The task
For every line in the records below that holds "size", make a copy.

(Stored records)
________
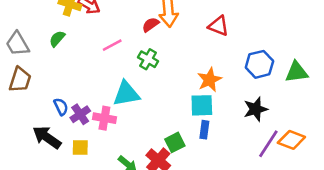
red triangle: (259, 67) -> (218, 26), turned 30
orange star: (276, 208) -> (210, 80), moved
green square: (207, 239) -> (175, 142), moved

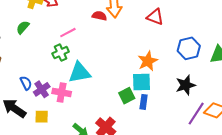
red semicircle: (151, 25) -> (99, 16), turned 48
green cross: (148, 59) -> (61, 53), moved, turned 35
green square: (175, 142) -> (127, 96), moved

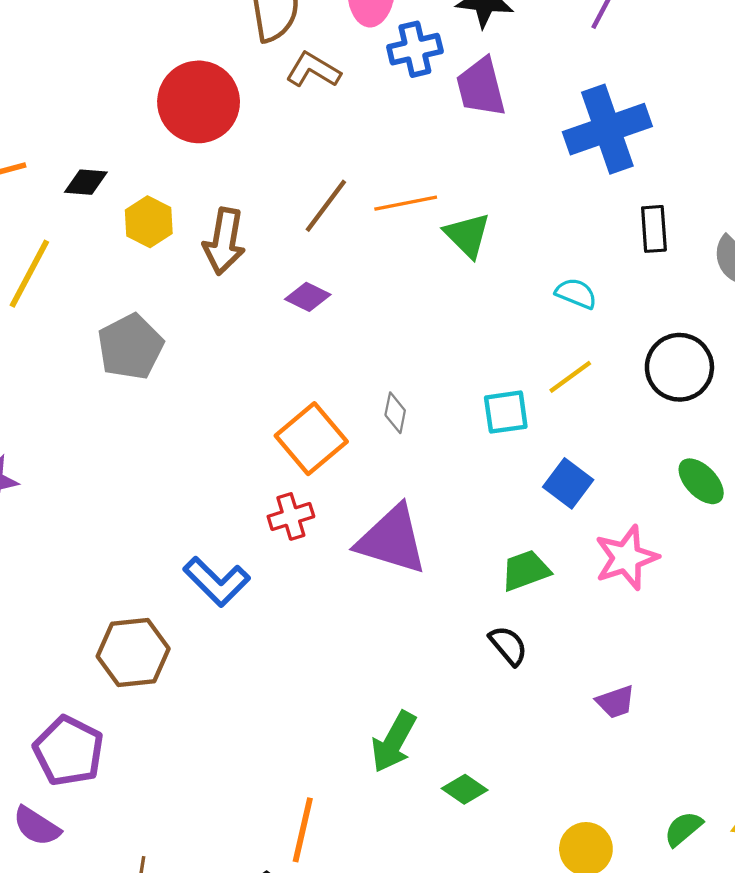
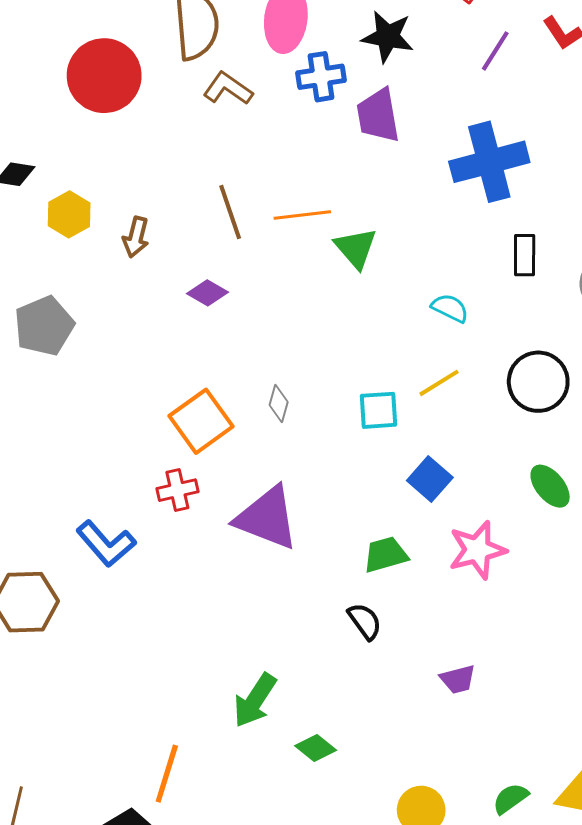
red circle: (199, 102) -> (104, 76), moved
brown line: (326, 206) -> (230, 212), turned -60
brown arrow: (224, 241) -> (136, 237), size x0.7

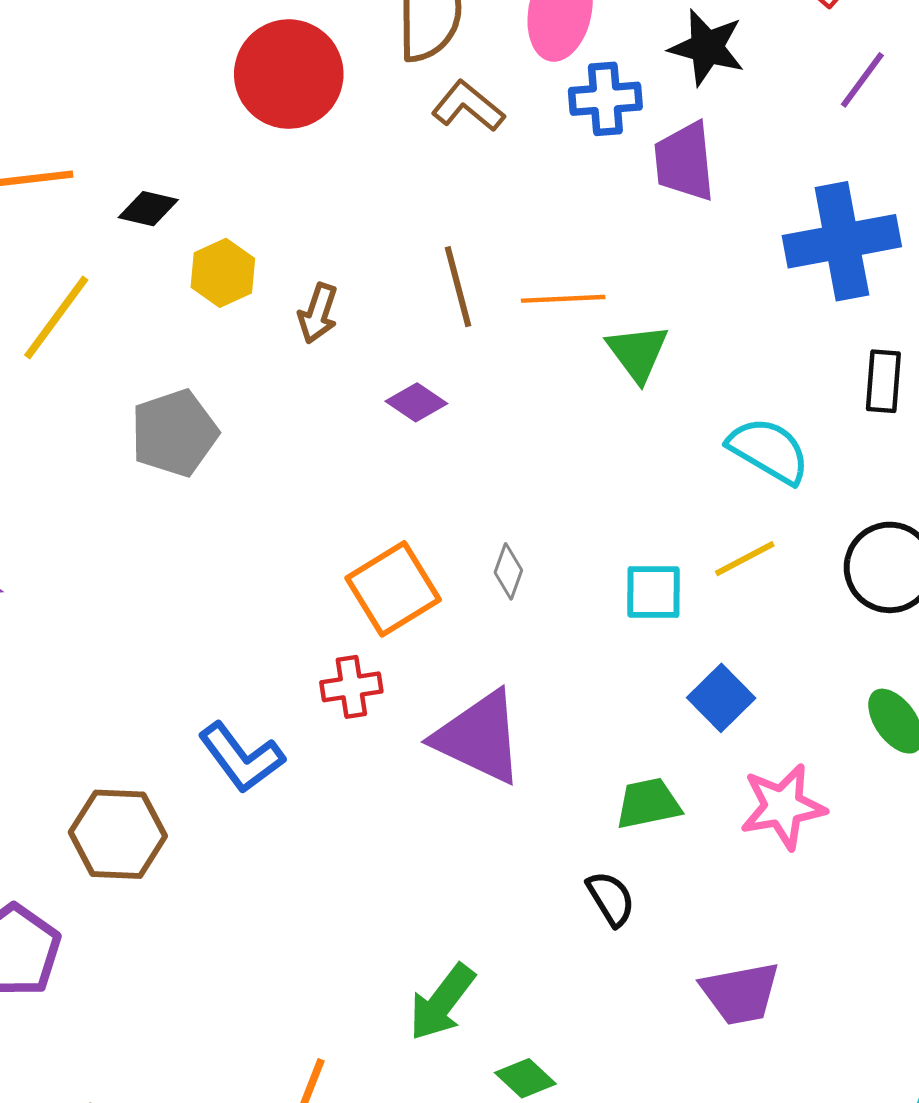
cyan semicircle: (450, 308) -> (769, 450), size x1.5
purple trapezoid: (458, 679) -> (740, 993), size x1.5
________
Answer to the problem
brown arrow: (224, 241) -> (136, 237), size x0.7
cyan semicircle: (450, 308) -> (769, 450), size x1.5
purple trapezoid: (458, 679) -> (740, 993), size x1.5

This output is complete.